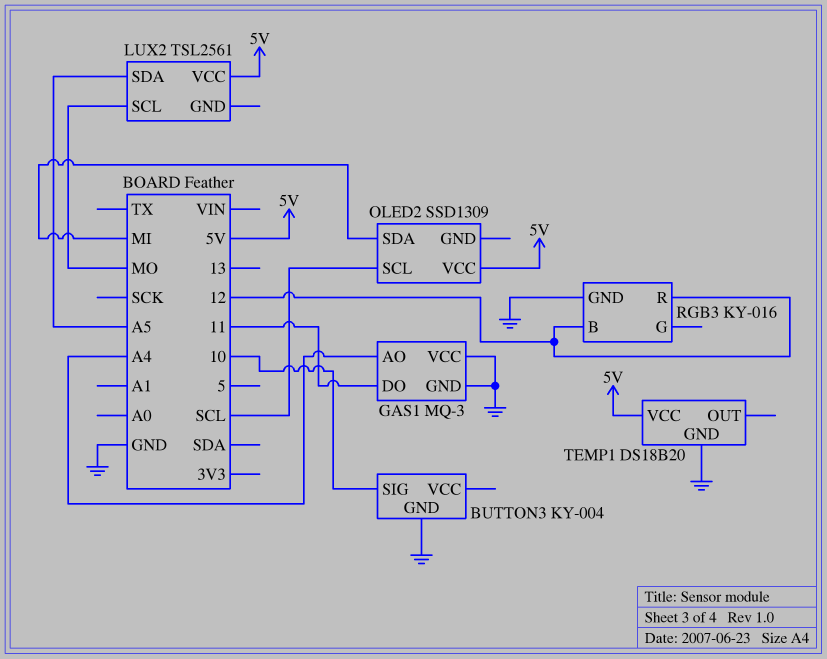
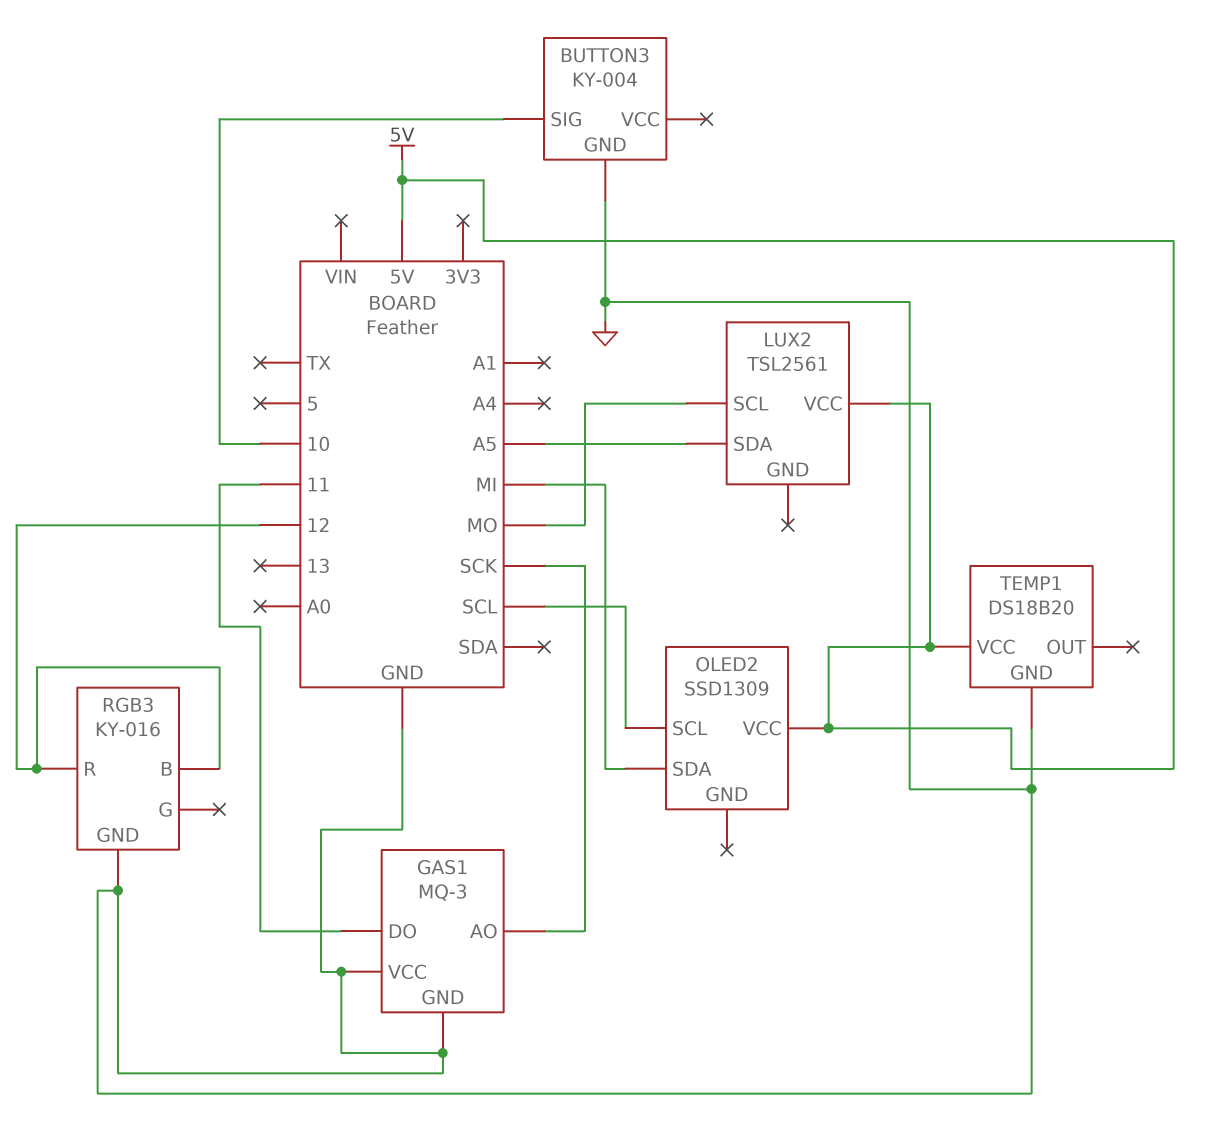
GAS1 pin AO: A4 -> SCK

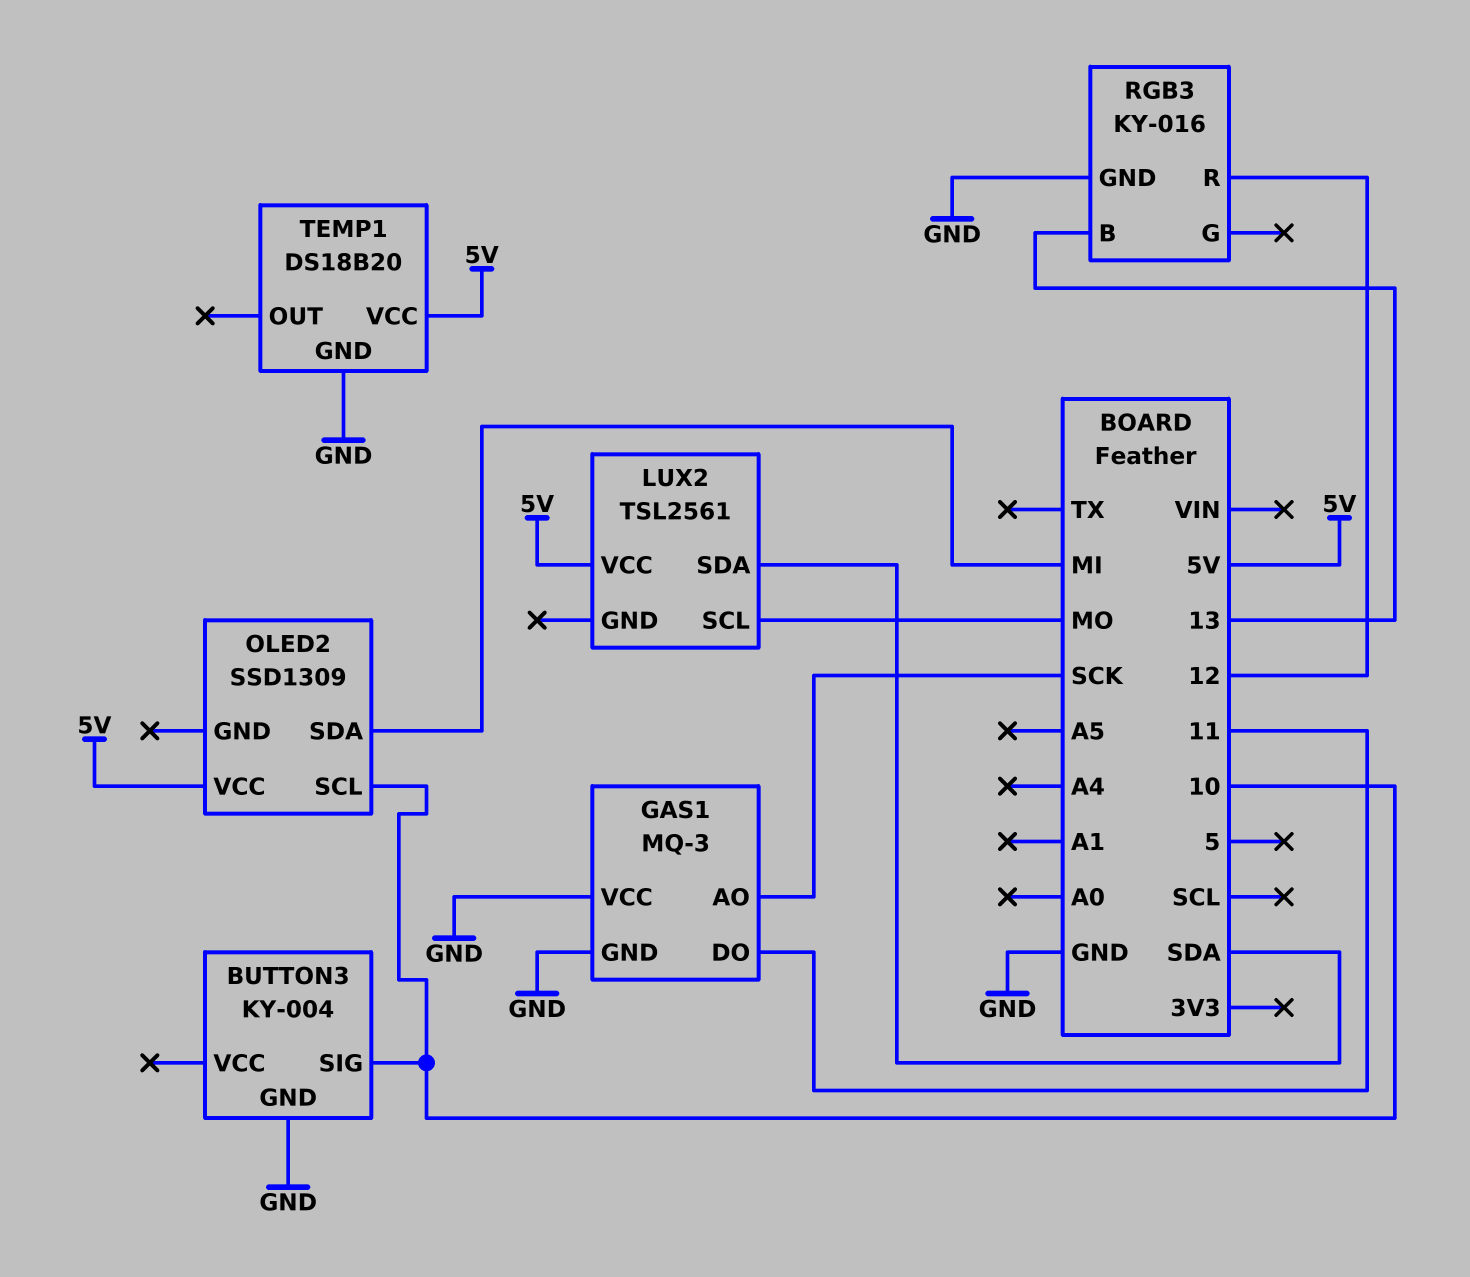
LUX2 pin SDA: A5 -> SDA
OLED2 pin SCL: SCL -> 10
RGB3 pin B: 12 -> 13

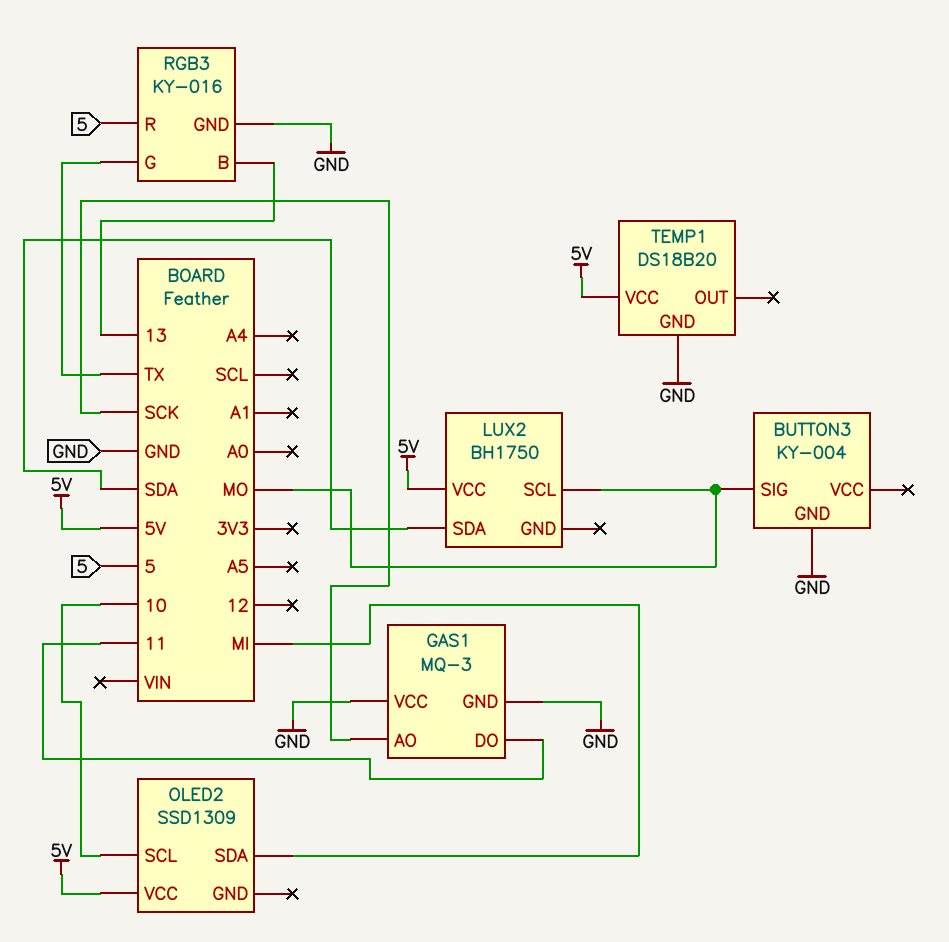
BUTTON3 pin SIG: 10 -> MO
LUX2: TSL2561 -> BH1750
RGB3 pin G: none -> TX
RGB3 pin R: 12 -> 5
□ □ □ □ □
**Your objective**
The range to print runs from the line with "RGB3 pin B: 12 -> 13" through the last line of the entries, both included; keep it exact and skip the pictures.

**Solved exercise**
RGB3 pin B: 12 -> 13

BUTTON3 pin SIG: 10 -> MO
LUX2: TSL2561 -> BH1750
RGB3 pin G: none -> TX
RGB3 pin R: 12 -> 5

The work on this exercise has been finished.